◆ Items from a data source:

——————————

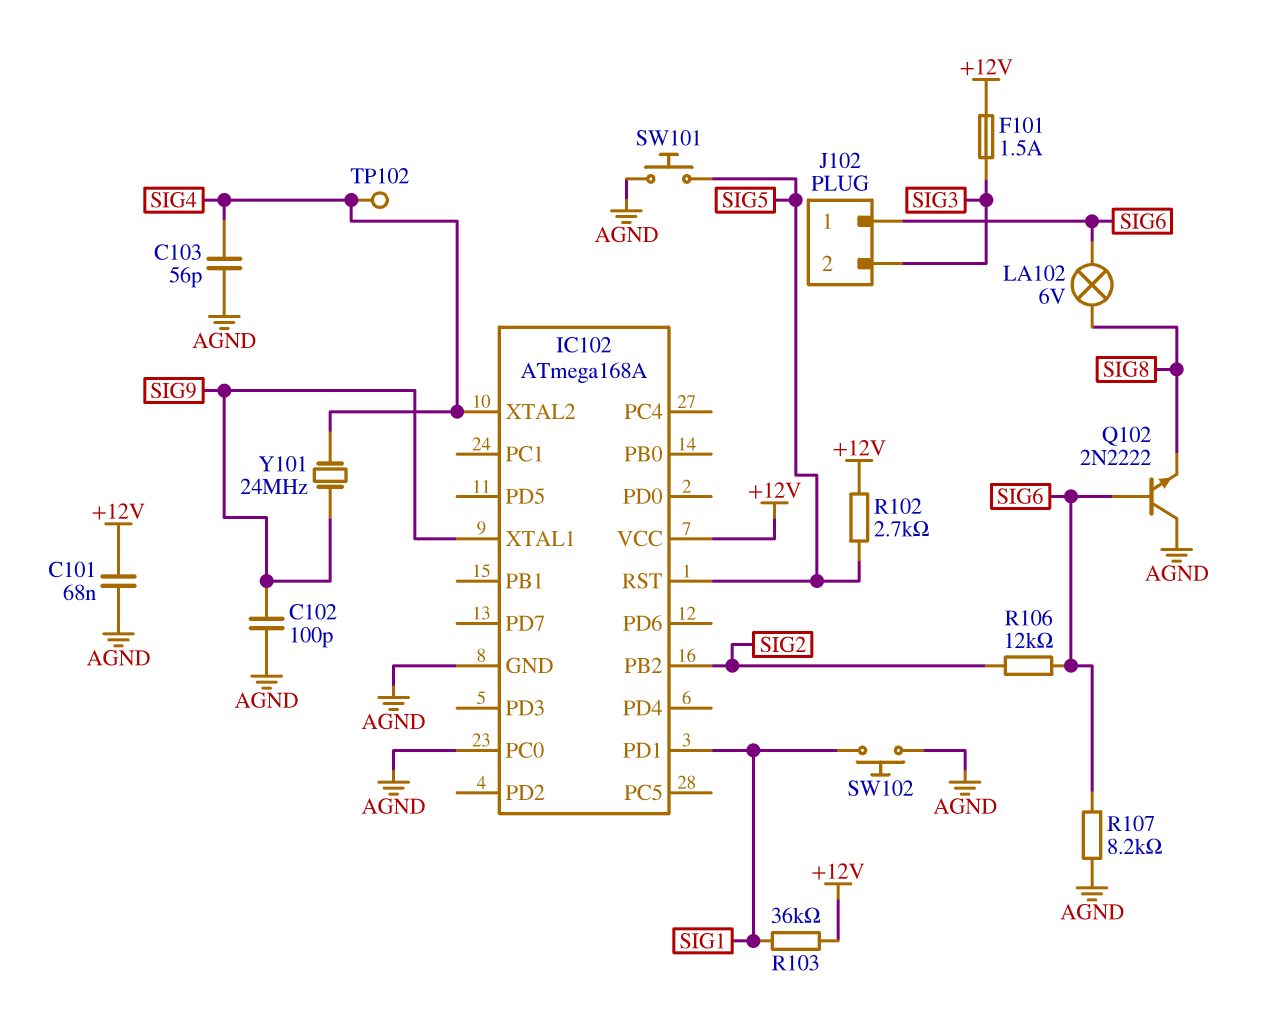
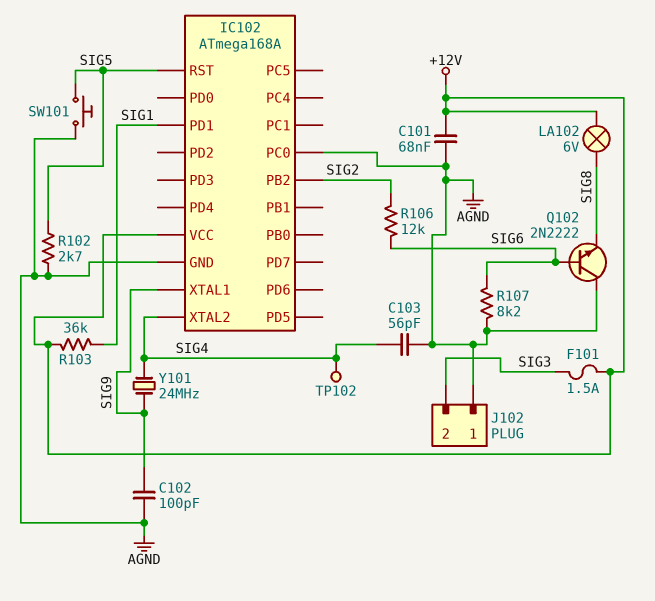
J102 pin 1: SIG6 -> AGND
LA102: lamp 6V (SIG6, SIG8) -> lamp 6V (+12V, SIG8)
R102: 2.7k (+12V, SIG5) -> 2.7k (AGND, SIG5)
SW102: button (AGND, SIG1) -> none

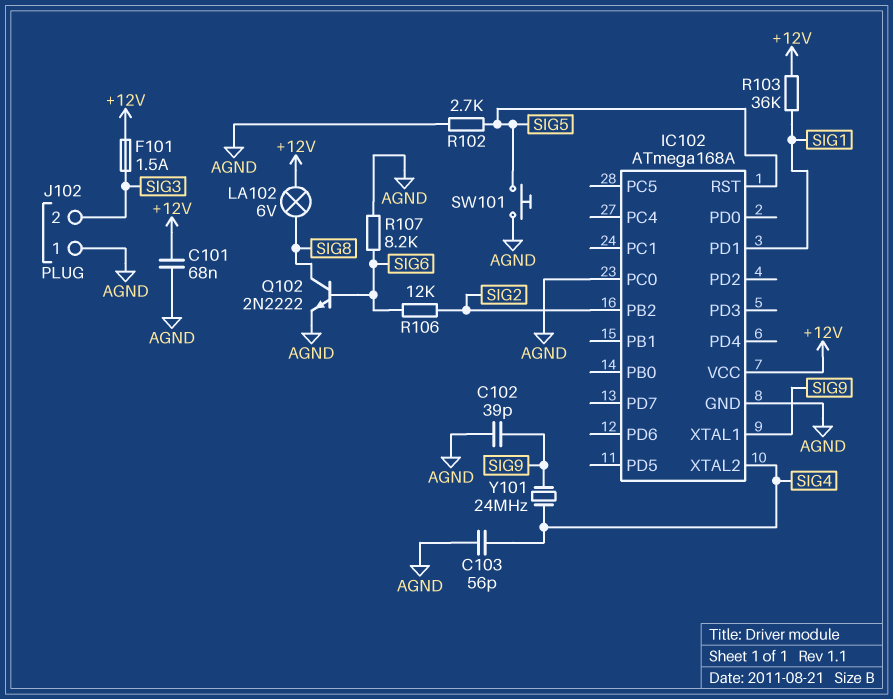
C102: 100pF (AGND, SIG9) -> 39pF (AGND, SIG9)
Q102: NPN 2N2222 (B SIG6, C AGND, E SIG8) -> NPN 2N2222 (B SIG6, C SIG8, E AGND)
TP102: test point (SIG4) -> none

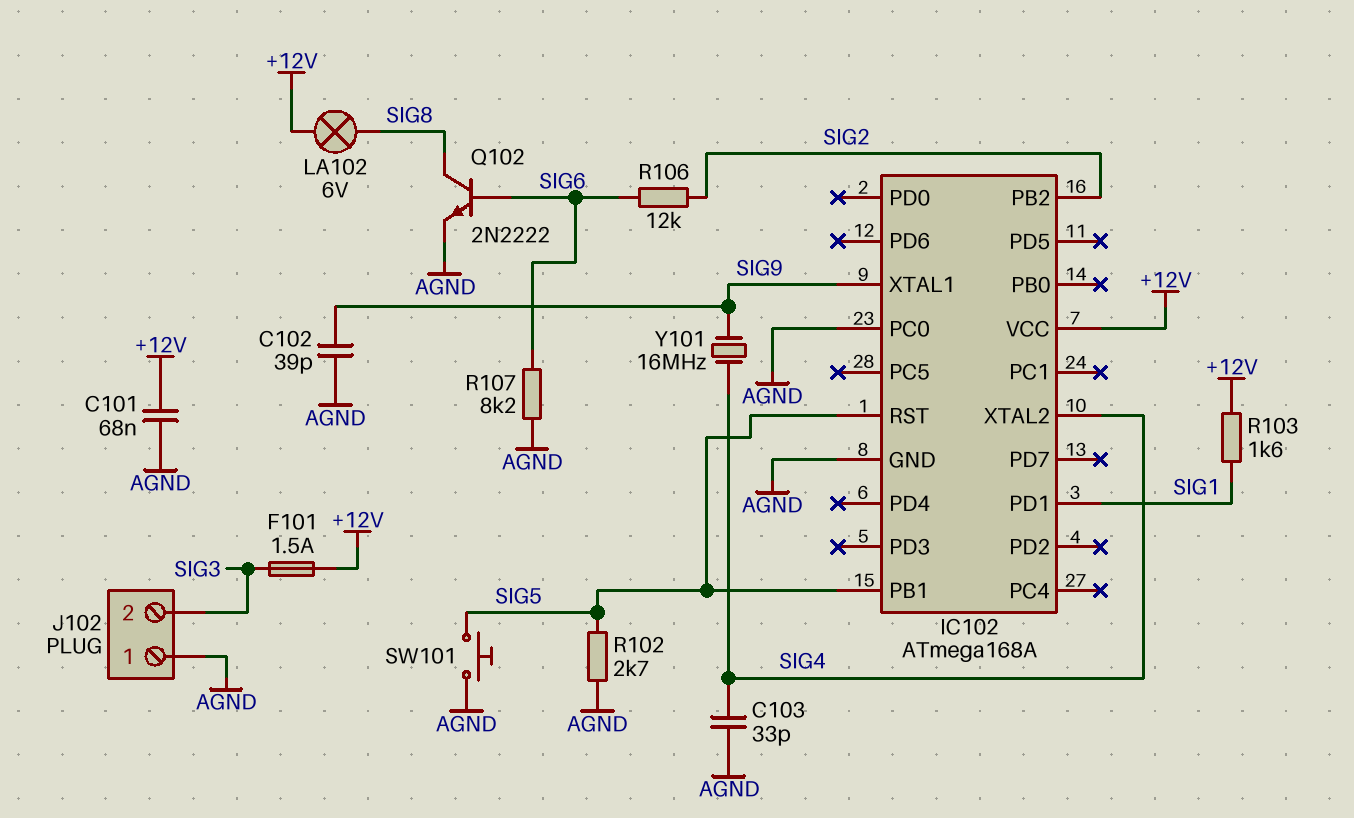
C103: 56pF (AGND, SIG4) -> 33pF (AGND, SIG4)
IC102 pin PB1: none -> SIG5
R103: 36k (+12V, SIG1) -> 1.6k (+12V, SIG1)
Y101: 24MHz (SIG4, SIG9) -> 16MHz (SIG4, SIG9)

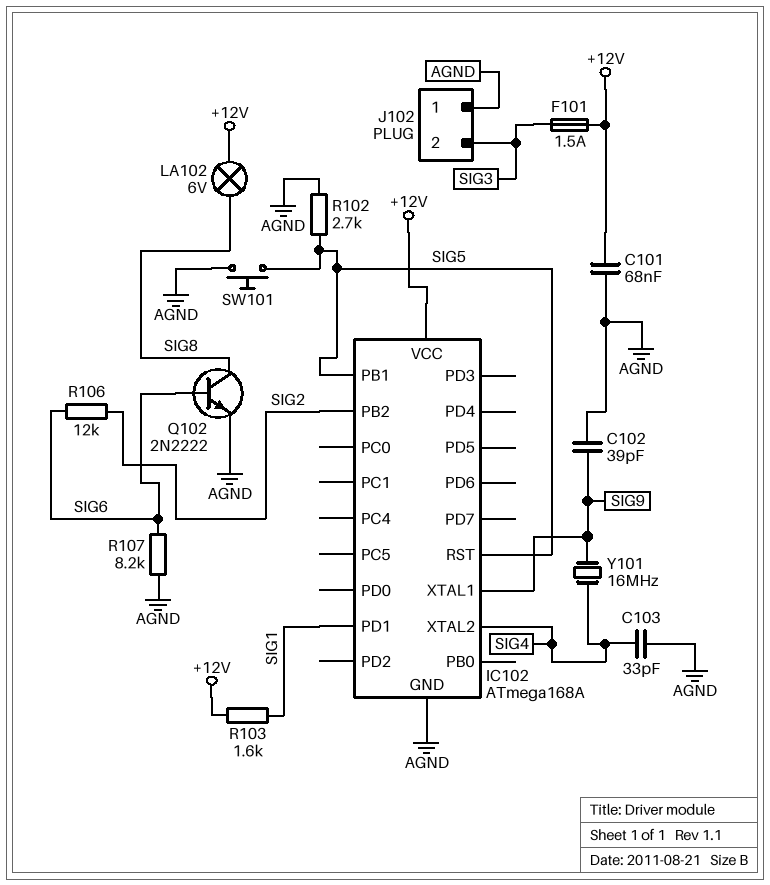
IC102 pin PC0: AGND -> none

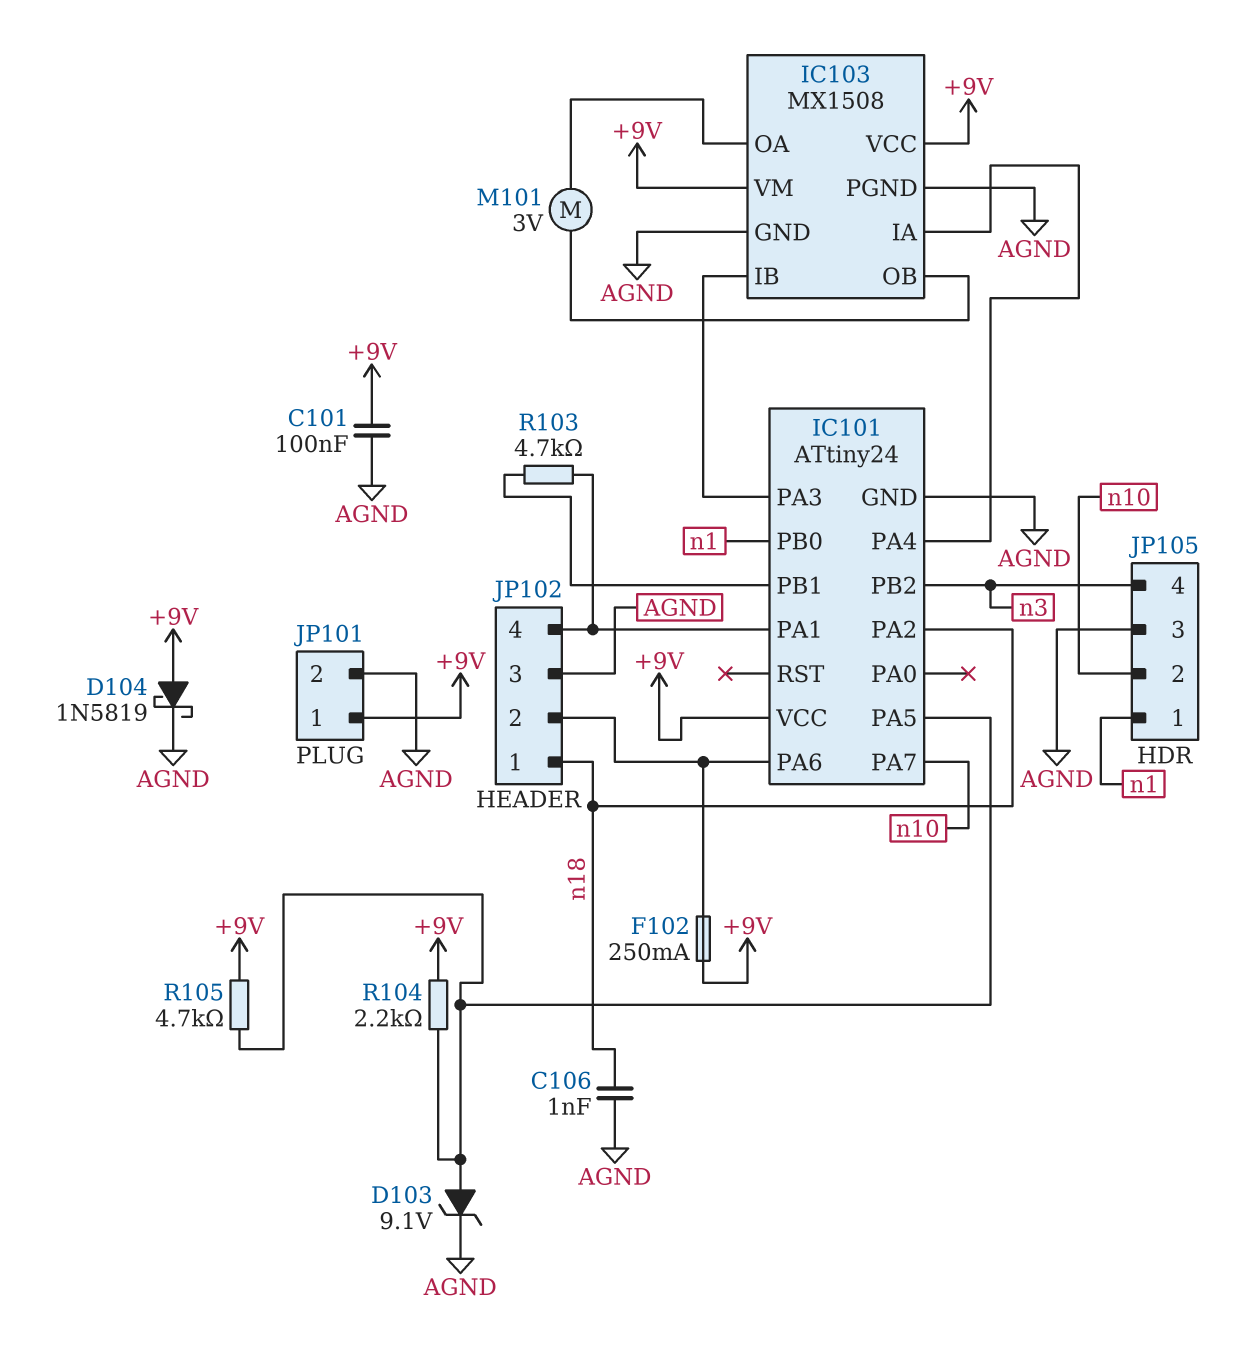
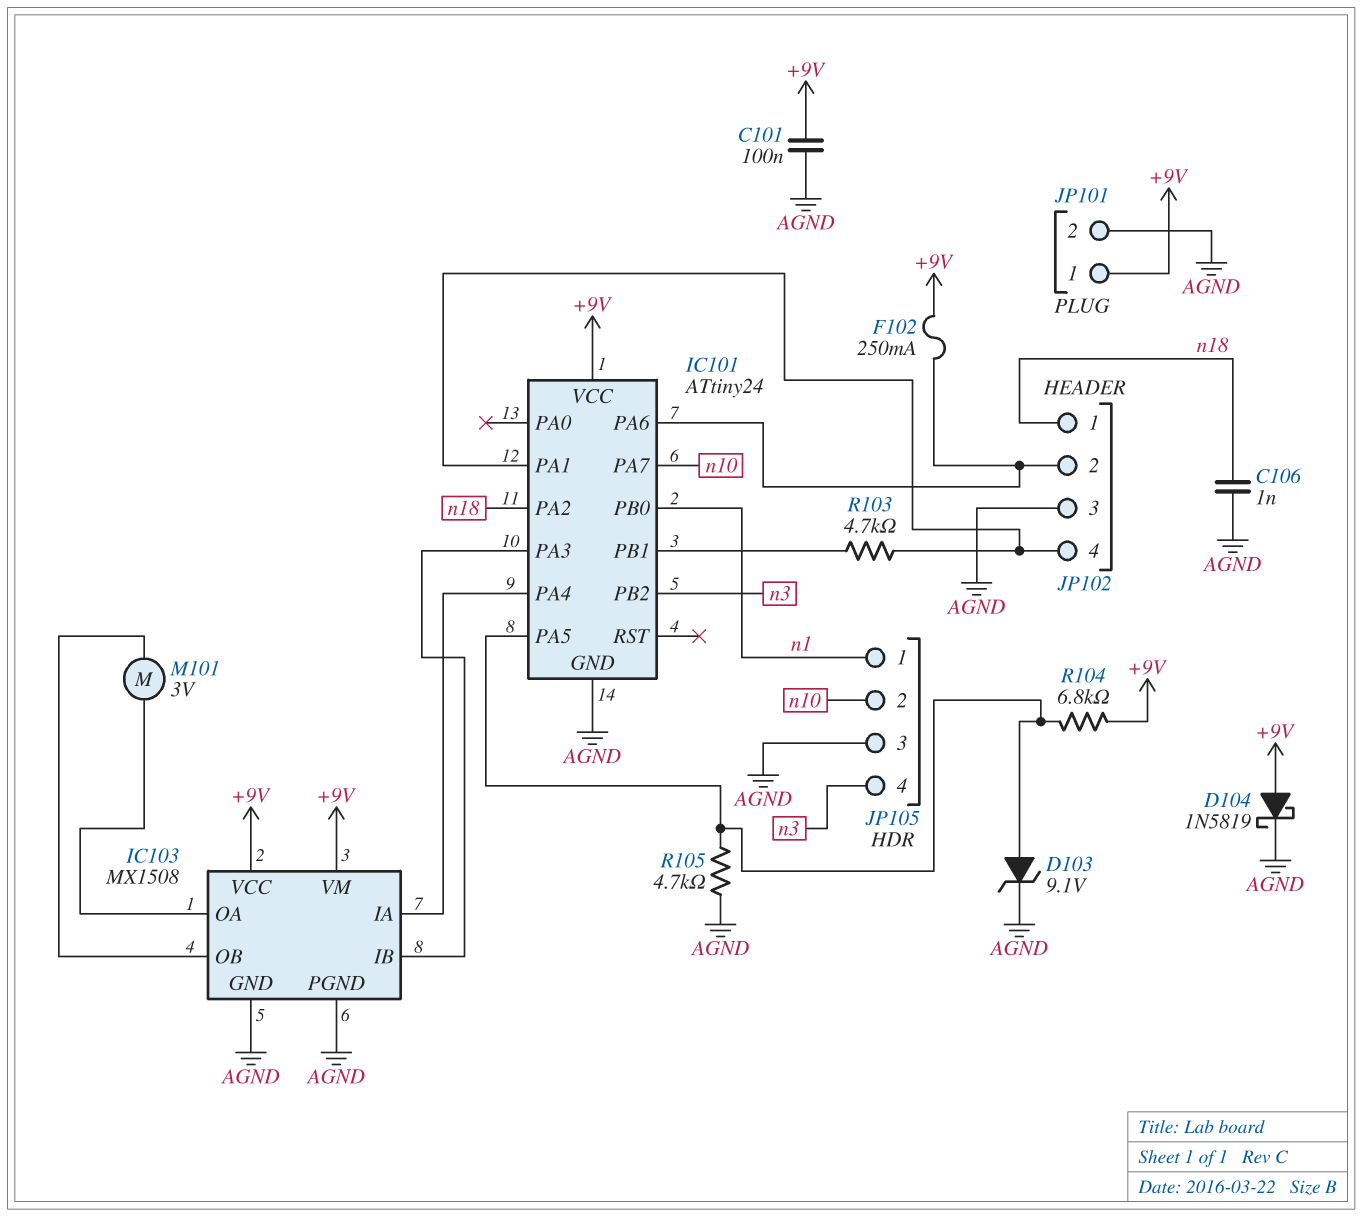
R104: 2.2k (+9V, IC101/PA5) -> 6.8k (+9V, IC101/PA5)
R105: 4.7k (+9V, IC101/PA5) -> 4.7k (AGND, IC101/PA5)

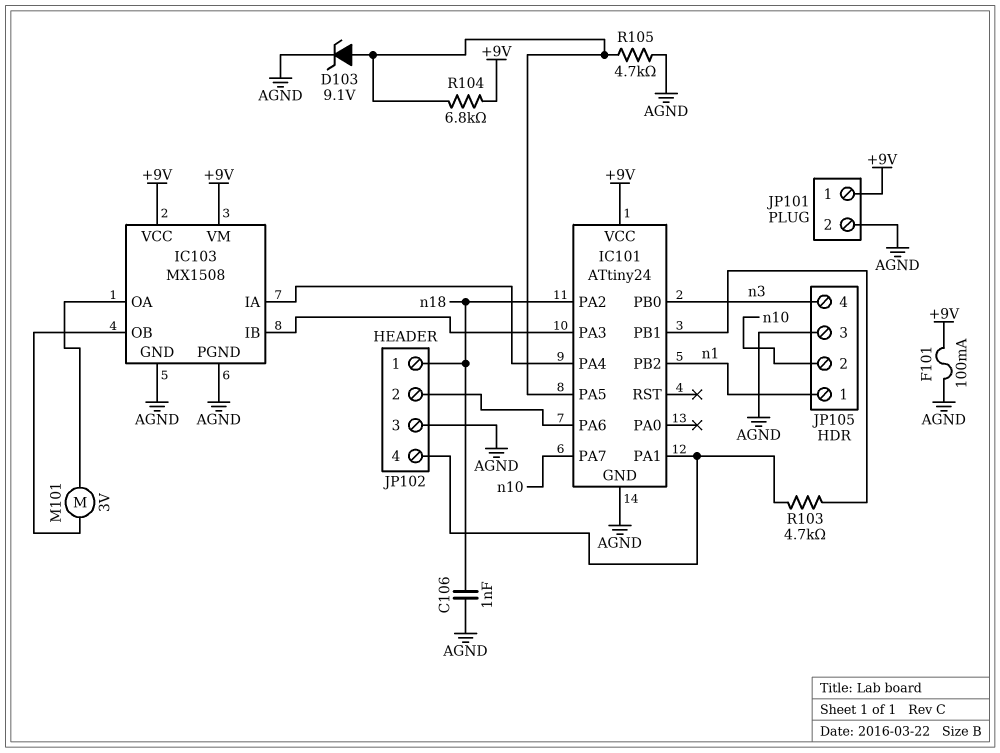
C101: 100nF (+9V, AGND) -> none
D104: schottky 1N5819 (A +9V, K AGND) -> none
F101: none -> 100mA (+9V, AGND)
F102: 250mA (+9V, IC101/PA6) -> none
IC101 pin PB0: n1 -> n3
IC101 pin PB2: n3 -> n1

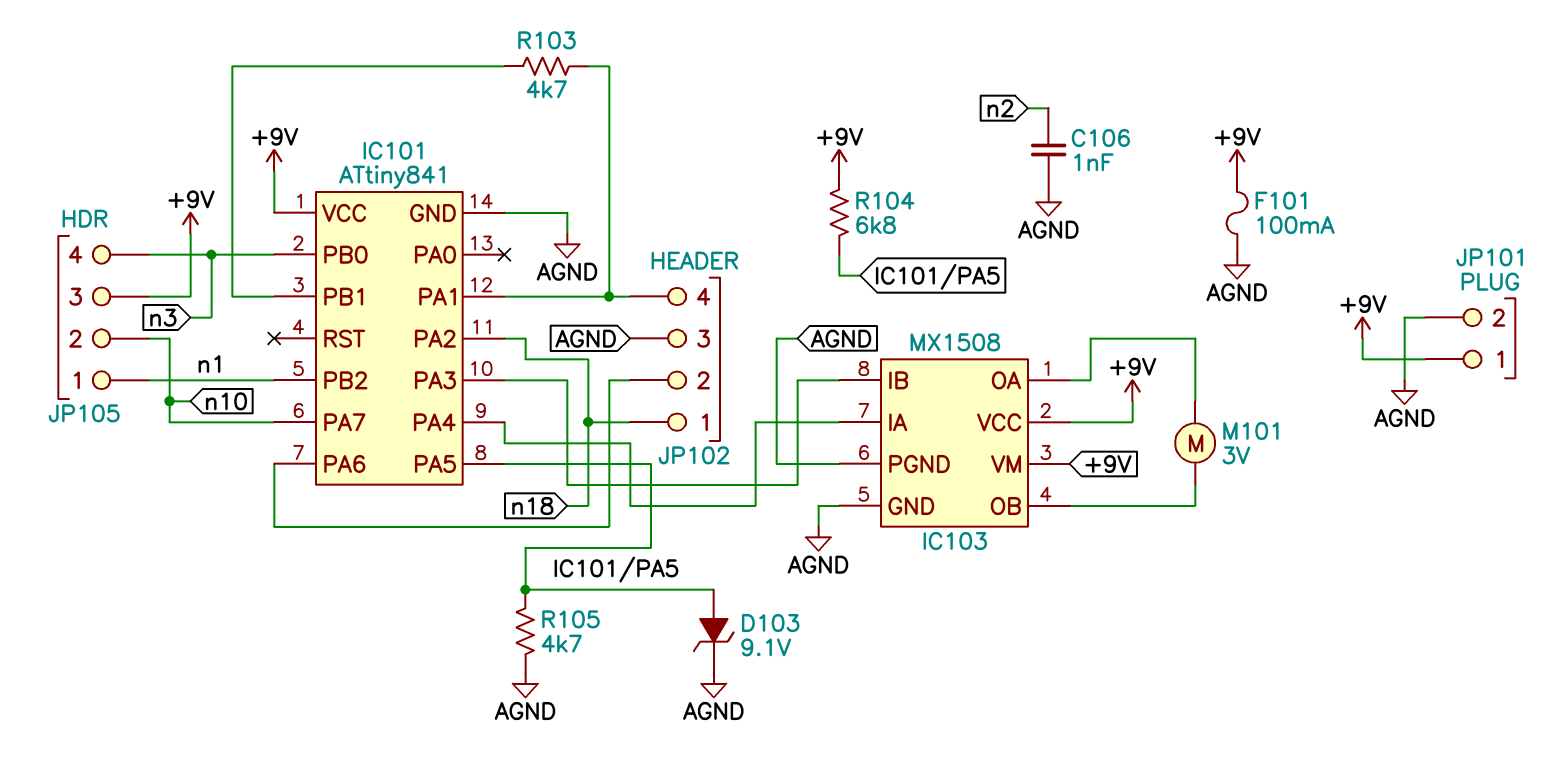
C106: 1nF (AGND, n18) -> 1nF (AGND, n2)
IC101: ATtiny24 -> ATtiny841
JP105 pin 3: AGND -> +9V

——————————

◆ EXERCISE AIM: Take the line with "IC101 pin PB0: n1 -> n3" and every line after it through the end of the data, and write only them out exactly, leaving out the pictures.

◆ OUTPUT:
IC101 pin PB0: n1 -> n3
IC101 pin PB2: n3 -> n1

C106: 1nF (AGND, n18) -> 1nF (AGND, n2)
IC101: ATtiny24 -> ATtiny841
JP105 pin 3: AGND -> +9V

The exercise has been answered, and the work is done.